• **Goal of the exercise**: Report each line of the data that contains the string "FILT".

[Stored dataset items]

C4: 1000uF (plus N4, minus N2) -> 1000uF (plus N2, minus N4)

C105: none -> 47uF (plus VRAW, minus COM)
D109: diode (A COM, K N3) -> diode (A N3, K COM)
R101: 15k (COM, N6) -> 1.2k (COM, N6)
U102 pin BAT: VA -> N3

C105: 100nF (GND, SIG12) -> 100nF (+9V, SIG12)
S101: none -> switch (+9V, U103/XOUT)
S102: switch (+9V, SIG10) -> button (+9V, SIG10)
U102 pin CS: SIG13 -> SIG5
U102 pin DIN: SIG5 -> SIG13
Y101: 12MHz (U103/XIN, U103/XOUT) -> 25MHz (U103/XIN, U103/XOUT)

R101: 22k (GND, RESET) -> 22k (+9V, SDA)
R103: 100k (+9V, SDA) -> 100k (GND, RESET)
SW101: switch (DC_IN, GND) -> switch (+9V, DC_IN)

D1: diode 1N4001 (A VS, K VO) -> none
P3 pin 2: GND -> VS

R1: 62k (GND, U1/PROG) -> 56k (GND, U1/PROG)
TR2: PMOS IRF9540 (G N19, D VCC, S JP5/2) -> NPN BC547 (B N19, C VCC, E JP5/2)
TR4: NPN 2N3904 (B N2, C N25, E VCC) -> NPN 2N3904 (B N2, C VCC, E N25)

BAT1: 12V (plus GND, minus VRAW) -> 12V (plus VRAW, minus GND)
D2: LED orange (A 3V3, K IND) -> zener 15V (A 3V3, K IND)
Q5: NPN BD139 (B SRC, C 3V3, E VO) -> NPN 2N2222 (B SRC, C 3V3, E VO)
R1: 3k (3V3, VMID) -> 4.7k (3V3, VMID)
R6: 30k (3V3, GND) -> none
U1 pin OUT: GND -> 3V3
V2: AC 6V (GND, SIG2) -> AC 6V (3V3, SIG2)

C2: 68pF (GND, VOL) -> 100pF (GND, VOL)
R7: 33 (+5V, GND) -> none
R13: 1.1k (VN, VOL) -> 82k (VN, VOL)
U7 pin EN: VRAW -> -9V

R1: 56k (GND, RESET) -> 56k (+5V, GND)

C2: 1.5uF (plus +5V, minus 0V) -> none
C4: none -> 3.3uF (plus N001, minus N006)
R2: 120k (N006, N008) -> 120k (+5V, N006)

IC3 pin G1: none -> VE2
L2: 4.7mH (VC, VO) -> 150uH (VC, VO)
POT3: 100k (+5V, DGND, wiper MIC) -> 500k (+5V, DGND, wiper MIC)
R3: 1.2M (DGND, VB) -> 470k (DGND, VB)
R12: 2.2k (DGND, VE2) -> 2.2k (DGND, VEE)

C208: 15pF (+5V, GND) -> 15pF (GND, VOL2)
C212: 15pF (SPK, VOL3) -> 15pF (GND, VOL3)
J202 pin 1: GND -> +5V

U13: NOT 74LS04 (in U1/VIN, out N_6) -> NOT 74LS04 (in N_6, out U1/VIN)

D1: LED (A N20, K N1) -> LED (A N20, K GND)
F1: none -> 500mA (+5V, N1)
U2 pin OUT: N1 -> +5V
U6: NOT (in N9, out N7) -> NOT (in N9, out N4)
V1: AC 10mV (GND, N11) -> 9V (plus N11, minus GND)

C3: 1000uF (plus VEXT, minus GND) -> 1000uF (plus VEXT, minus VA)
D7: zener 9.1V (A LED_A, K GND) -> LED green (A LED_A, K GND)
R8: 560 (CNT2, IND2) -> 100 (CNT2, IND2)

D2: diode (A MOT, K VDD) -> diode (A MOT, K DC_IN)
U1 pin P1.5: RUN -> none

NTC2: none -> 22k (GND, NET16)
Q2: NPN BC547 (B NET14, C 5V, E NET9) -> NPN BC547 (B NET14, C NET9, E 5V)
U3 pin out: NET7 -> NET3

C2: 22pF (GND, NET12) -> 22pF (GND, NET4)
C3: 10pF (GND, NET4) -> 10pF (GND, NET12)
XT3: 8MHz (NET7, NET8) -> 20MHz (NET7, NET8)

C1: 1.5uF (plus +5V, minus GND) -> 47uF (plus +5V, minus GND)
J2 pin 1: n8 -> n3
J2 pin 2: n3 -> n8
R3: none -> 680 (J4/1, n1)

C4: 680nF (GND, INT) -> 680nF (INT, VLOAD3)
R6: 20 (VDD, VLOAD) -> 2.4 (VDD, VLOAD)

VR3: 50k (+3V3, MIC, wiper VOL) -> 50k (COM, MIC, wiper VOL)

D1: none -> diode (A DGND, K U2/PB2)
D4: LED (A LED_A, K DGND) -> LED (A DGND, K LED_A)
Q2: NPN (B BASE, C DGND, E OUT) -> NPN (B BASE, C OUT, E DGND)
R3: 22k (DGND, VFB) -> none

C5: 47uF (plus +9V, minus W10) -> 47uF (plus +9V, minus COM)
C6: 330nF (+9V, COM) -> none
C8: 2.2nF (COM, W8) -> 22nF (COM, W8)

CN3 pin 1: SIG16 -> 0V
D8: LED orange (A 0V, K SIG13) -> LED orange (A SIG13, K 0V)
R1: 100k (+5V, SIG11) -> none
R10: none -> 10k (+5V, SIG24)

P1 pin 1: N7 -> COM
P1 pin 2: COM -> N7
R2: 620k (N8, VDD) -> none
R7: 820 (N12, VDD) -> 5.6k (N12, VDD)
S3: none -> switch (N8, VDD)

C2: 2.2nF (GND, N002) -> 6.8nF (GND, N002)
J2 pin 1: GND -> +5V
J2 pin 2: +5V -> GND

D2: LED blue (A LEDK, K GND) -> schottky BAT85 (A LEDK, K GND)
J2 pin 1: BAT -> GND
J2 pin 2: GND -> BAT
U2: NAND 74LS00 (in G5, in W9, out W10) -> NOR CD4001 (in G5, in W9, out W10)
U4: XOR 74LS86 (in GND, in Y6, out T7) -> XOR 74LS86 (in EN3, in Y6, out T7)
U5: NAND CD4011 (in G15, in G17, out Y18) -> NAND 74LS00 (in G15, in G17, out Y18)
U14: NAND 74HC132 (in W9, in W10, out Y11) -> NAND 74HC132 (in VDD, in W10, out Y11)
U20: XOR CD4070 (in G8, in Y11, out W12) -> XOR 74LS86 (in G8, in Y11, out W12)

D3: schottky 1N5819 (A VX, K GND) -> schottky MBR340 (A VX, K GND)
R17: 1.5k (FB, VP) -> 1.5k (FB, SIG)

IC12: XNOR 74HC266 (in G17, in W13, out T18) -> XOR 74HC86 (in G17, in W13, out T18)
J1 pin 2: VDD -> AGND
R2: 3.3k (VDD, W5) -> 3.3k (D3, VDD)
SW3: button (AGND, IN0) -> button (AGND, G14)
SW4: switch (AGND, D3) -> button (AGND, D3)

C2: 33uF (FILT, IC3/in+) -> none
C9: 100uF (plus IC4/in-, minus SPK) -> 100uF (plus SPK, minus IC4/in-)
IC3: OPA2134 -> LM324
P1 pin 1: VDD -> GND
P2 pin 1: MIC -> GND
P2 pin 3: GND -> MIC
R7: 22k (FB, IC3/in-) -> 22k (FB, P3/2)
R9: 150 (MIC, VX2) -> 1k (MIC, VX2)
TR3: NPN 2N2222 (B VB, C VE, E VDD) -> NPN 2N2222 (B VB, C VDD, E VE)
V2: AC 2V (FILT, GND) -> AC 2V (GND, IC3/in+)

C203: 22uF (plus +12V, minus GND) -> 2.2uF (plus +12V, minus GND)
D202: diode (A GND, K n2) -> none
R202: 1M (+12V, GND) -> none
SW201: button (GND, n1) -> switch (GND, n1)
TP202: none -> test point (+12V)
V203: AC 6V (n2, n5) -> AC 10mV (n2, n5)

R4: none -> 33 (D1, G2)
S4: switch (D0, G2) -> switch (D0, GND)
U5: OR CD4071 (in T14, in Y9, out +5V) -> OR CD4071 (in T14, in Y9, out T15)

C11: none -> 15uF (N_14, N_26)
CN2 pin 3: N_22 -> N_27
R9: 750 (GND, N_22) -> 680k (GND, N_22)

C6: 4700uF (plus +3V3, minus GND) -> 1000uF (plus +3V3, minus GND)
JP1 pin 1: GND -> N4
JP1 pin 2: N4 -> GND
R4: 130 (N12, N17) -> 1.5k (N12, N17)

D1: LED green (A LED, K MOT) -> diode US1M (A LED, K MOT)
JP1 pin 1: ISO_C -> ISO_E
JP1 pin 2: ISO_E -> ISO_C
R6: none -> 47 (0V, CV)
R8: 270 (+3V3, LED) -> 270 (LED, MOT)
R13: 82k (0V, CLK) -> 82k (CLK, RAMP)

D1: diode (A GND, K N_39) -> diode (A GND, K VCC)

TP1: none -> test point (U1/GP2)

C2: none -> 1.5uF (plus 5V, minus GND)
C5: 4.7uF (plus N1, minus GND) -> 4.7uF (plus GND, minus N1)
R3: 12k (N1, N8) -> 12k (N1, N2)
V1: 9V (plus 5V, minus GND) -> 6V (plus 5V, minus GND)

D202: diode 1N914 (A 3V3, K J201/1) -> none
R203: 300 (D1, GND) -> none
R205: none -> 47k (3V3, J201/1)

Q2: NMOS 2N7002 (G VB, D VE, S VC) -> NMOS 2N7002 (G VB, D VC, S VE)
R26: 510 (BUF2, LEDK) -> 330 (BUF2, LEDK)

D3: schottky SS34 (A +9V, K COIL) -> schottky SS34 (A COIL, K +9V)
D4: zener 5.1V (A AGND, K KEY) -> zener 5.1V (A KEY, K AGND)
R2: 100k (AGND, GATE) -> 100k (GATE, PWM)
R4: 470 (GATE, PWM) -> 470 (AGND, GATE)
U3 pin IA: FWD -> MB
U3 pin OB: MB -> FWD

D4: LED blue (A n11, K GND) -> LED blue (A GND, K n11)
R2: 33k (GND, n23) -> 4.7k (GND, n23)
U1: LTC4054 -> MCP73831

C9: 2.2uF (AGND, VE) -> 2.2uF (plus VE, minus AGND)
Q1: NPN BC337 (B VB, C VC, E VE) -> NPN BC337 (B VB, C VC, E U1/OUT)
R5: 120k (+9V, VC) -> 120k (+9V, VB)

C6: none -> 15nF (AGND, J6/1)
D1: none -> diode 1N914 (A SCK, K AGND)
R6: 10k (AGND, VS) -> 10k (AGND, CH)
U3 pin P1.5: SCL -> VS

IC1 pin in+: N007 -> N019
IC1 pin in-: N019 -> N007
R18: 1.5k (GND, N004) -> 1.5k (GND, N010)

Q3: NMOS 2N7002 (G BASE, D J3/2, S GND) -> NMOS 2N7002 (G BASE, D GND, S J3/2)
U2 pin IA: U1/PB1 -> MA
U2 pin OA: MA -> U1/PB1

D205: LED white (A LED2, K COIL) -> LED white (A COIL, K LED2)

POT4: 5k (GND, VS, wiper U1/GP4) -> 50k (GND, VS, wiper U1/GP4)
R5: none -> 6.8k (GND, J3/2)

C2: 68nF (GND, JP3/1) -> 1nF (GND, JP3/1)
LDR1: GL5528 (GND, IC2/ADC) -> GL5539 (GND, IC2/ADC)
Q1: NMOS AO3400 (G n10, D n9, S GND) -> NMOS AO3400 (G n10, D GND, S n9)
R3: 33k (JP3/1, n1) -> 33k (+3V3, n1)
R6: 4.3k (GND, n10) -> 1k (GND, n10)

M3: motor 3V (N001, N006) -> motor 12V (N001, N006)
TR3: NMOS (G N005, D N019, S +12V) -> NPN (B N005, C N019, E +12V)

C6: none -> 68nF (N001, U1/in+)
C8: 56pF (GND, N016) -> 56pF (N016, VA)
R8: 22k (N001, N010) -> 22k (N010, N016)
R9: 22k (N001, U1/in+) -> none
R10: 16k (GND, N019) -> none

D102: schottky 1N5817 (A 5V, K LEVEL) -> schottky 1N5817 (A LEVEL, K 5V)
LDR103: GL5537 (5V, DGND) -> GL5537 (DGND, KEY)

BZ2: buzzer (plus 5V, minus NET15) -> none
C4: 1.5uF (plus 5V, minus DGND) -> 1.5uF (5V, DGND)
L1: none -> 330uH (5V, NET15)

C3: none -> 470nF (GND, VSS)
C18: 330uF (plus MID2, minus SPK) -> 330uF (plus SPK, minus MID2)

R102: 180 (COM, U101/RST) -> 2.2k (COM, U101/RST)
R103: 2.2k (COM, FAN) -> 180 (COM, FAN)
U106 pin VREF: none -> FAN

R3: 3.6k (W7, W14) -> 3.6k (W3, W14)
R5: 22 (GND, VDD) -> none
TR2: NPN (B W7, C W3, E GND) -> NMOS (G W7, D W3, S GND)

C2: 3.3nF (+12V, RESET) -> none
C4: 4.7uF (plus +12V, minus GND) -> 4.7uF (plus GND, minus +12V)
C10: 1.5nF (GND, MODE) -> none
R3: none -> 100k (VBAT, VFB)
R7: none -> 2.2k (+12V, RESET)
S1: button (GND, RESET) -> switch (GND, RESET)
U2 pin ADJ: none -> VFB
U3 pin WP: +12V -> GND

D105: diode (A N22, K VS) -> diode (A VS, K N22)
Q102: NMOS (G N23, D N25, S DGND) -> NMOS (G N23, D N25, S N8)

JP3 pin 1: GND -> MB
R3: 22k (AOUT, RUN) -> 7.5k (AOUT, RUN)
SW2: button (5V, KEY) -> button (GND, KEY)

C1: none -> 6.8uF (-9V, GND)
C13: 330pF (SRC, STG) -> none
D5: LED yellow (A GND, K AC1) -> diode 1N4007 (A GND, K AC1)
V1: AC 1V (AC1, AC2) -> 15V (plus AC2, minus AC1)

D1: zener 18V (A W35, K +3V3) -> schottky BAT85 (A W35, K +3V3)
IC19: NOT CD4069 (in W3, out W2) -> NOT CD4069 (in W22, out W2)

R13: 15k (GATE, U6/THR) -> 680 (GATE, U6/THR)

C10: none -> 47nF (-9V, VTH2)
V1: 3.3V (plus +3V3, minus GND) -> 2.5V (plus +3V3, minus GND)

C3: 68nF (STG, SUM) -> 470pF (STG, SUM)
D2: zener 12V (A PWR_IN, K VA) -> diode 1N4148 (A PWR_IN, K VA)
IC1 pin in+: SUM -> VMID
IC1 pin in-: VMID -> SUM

• **Exercise output**:
C2: 33uF (FILT, IC3/in+) -> none
V2: AC 2V (FILT, GND) -> AC 2V (GND, IC3/in+)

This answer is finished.